(Shape position tracking data)
======

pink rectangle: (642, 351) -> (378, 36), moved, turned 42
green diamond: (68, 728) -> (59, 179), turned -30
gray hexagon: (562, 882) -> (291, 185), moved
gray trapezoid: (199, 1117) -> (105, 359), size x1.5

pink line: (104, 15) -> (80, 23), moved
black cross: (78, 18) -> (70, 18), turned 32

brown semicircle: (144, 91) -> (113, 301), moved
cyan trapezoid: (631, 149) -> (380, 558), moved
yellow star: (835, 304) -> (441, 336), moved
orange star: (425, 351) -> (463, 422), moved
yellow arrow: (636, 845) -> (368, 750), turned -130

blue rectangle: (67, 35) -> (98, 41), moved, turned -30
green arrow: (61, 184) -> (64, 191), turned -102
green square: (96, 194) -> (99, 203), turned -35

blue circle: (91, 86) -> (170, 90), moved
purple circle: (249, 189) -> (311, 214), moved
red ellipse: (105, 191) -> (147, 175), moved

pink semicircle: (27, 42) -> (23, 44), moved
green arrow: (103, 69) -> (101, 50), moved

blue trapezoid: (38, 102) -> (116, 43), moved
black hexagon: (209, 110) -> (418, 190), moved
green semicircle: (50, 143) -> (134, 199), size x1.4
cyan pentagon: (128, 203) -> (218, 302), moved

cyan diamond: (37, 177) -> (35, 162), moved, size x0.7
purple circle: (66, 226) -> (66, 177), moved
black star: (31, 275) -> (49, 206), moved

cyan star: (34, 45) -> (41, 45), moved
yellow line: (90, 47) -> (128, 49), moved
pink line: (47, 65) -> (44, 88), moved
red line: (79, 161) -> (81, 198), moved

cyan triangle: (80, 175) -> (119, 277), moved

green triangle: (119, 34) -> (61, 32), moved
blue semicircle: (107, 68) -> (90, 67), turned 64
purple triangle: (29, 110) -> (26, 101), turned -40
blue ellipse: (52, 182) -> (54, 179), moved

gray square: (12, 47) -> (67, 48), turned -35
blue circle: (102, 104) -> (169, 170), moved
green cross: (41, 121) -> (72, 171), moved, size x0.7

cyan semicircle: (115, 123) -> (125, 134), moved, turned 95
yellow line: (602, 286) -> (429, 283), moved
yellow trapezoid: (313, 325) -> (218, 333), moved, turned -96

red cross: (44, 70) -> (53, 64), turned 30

======

** EXERCISE AIM **
Both end lines included, restate word for word the lines above from the line with "orange star: (425, 351) -> (463, 422), moved" to the line with "black hexagon: (209, 110)", and nothing else.

** REPLY **
orange star: (425, 351) -> (463, 422), moved
yellow arrow: (636, 845) -> (368, 750), turned -130

blue rectangle: (67, 35) -> (98, 41), moved, turned -30
green arrow: (61, 184) -> (64, 191), turned -102
green square: (96, 194) -> (99, 203), turned -35

blue circle: (91, 86) -> (170, 90), moved
purple circle: (249, 189) -> (311, 214), moved
red ellipse: (105, 191) -> (147, 175), moved

pink semicircle: (27, 42) -> (23, 44), moved
green arrow: (103, 69) -> (101, 50), moved

blue trapezoid: (38, 102) -> (116, 43), moved
black hexagon: (209, 110) -> (418, 190), moved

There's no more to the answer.